--- START ---

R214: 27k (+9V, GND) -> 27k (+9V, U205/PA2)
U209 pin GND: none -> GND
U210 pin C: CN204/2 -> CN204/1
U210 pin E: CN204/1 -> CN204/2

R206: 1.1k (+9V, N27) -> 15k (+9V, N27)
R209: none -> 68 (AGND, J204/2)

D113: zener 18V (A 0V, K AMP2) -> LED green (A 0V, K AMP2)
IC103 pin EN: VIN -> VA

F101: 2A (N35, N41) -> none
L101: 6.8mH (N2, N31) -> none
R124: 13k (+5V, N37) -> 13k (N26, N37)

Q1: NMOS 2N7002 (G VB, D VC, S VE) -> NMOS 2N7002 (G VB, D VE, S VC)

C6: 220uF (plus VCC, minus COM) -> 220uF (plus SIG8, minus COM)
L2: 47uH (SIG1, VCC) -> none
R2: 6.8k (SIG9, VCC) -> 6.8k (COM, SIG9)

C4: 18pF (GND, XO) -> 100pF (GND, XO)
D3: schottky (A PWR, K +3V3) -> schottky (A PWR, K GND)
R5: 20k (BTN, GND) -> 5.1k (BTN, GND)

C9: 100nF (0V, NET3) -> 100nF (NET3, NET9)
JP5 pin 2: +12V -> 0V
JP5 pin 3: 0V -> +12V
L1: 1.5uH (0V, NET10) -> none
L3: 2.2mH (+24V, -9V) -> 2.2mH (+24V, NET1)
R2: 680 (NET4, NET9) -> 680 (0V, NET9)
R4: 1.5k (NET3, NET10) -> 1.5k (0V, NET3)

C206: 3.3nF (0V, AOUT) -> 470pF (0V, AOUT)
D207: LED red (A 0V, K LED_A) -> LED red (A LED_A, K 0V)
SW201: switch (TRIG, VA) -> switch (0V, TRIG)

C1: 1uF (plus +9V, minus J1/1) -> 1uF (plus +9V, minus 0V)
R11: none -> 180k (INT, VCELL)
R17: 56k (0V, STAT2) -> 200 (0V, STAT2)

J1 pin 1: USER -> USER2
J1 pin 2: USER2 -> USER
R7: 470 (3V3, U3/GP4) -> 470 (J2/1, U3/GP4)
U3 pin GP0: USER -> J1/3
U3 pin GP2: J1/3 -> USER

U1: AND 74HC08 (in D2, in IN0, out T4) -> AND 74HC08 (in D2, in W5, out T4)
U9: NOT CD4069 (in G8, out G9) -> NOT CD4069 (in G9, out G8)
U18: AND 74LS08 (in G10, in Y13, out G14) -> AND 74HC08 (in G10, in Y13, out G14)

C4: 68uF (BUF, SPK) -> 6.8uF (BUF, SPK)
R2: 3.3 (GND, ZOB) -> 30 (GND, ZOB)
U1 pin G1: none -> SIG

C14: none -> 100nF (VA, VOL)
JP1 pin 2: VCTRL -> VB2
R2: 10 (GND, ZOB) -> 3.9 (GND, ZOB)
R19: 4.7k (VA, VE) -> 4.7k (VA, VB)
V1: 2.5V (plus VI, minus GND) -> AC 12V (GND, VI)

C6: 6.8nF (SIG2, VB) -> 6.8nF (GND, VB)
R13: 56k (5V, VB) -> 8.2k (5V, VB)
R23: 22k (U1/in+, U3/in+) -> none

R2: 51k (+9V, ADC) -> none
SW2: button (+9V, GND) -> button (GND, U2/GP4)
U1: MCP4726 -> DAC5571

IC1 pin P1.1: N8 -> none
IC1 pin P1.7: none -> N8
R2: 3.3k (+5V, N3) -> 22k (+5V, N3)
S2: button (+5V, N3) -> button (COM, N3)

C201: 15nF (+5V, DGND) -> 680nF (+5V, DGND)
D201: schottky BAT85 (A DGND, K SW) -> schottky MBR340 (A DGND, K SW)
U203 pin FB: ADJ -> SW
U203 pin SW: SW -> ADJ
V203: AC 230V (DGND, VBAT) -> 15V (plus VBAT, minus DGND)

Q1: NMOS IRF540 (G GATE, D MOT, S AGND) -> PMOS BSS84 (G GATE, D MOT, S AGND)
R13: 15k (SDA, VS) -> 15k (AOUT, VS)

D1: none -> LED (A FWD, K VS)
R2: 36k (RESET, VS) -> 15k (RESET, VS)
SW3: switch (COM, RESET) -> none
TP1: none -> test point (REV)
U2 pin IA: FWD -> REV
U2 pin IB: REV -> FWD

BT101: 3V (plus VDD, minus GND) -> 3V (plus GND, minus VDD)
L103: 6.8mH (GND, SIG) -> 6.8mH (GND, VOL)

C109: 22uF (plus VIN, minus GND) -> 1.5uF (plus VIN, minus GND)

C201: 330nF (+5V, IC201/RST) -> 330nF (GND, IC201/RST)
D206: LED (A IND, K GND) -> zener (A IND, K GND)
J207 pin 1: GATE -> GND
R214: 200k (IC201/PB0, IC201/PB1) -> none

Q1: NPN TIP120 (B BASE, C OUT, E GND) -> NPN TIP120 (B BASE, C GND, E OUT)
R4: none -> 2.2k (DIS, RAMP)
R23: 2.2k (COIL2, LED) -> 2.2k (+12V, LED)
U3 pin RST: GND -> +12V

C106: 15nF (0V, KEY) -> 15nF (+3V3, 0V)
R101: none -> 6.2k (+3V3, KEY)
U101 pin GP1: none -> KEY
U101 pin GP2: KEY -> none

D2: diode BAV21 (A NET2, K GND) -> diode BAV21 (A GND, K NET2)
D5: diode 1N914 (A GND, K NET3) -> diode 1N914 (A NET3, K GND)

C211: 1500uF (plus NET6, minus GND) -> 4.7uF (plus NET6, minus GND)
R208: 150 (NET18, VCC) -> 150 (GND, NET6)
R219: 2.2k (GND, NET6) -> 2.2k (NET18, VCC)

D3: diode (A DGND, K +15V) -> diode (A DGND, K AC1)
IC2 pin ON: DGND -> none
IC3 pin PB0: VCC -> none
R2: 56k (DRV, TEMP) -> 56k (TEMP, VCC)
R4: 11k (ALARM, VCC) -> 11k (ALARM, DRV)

--- END ---

:: EXERCISE GOAL ::
Within the material above, copy exactly the lines from the line that holds "U203 pin FB: ADJ -> SW" up to and including the line that holds "R208: 150 (NET18, VCC) -> 150 (GND, NET6)".

:: TASK OUTPUT ::
U203 pin FB: ADJ -> SW
U203 pin SW: SW -> ADJ
V203: AC 230V (DGND, VBAT) -> 15V (plus VBAT, minus DGND)

Q1: NMOS IRF540 (G GATE, D MOT, S AGND) -> PMOS BSS84 (G GATE, D MOT, S AGND)
R13: 15k (SDA, VS) -> 15k (AOUT, VS)

D1: none -> LED (A FWD, K VS)
R2: 36k (RESET, VS) -> 15k (RESET, VS)
SW3: switch (COM, RESET) -> none
TP1: none -> test point (REV)
U2 pin IA: FWD -> REV
U2 pin IB: REV -> FWD

BT101: 3V (plus VDD, minus GND) -> 3V (plus GND, minus VDD)
L103: 6.8mH (GND, SIG) -> 6.8mH (GND, VOL)

C109: 22uF (plus VIN, minus GND) -> 1.5uF (plus VIN, minus GND)

C201: 330nF (+5V, IC201/RST) -> 330nF (GND, IC201/RST)
D206: LED (A IND, K GND) -> zener (A IND, K GND)
J207 pin 1: GATE -> GND
R214: 200k (IC201/PB0, IC201/PB1) -> none

Q1: NPN TIP120 (B BASE, C OUT, E GND) -> NPN TIP120 (B BASE, C GND, E OUT)
R4: none -> 2.2k (DIS, RAMP)
R23: 2.2k (COIL2, LED) -> 2.2k (+12V, LED)
U3 pin RST: GND -> +12V

C106: 15nF (0V, KEY) -> 15nF (+3V3, 0V)
R101: none -> 6.2k (+3V3, KEY)
U101 pin GP1: none -> KEY
U101 pin GP2: KEY -> none

D2: diode BAV21 (A NET2, K GND) -> diode BAV21 (A GND, K NET2)
D5: diode 1N914 (A GND, K NET3) -> diode 1N914 (A NET3, K GND)

C211: 1500uF (plus NET6, minus GND) -> 4.7uF (plus NET6, minus GND)
R208: 150 (NET18, VCC) -> 150 (GND, NET6)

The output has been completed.